### EXERCISE INPUT

★ ★ ★

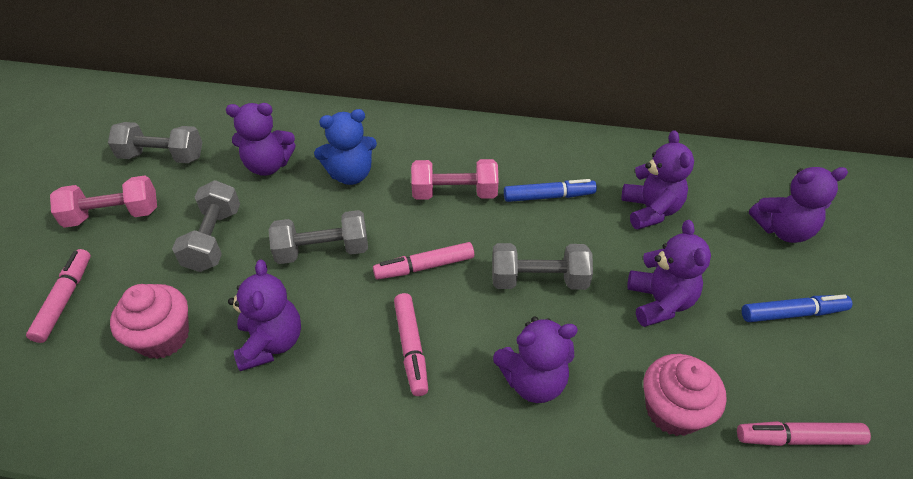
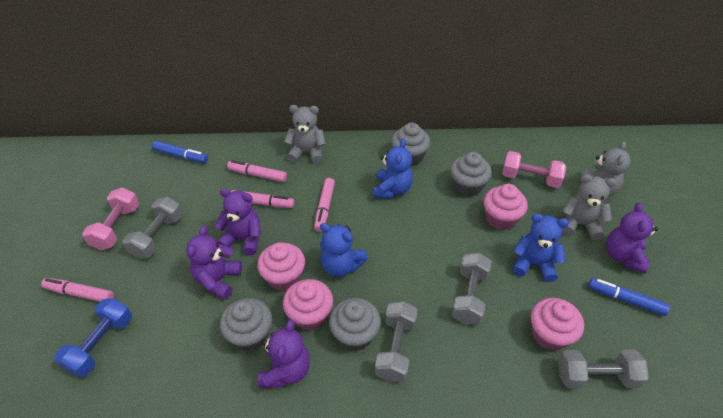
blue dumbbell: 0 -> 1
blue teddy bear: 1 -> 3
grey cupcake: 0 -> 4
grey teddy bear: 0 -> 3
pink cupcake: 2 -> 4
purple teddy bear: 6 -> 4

★ ★ ★

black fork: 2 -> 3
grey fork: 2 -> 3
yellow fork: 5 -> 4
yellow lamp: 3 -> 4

★ ★ ★

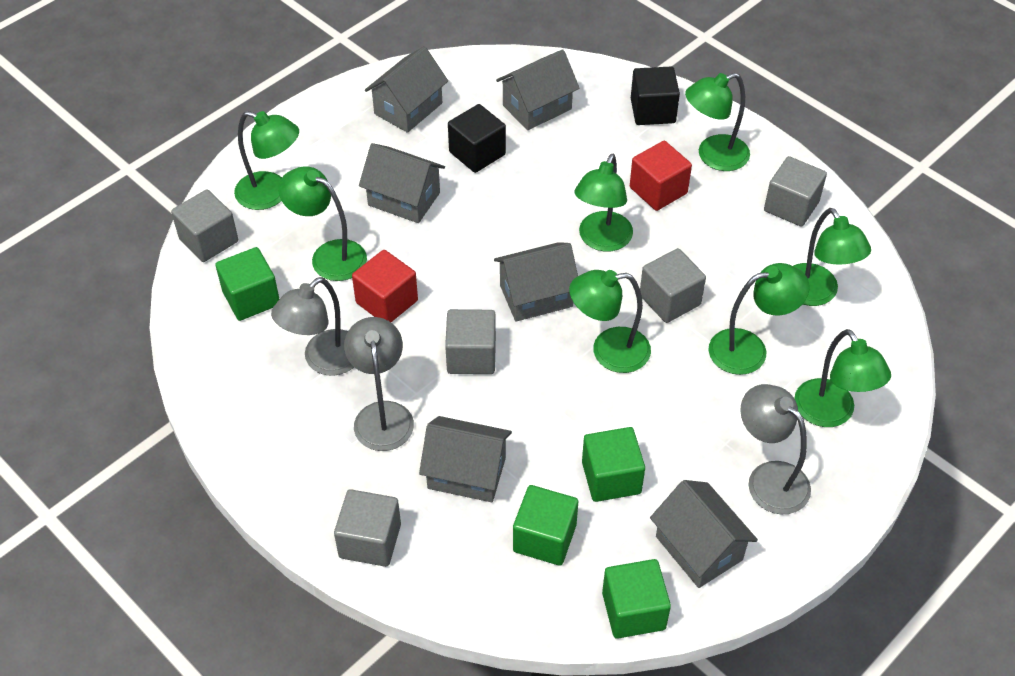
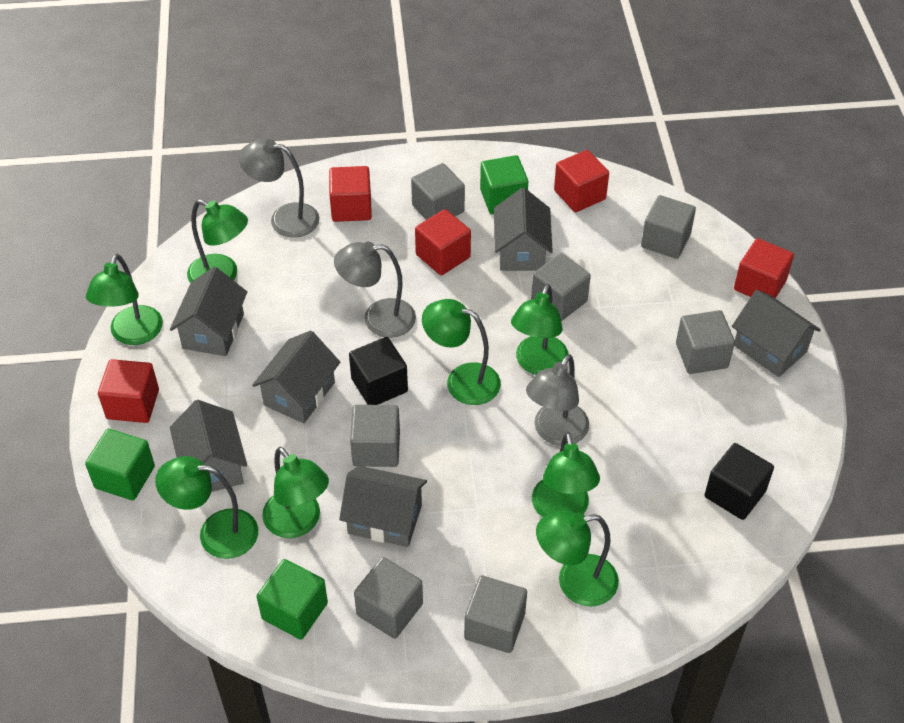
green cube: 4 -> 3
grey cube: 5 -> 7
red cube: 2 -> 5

★ ★ ★

### WHAT YOU SHOULD DO
Please transcribe only the lines in the records above running from the line that has "blue dumbbell: 0 -> 1" through the line that has "purple teddy bear: 6 -> 4", both included, exactly as they appear.

### ANSWER AREA
blue dumbbell: 0 -> 1
blue teddy bear: 1 -> 3
grey cupcake: 0 -> 4
grey teddy bear: 0 -> 3
pink cupcake: 2 -> 4
purple teddy bear: 6 -> 4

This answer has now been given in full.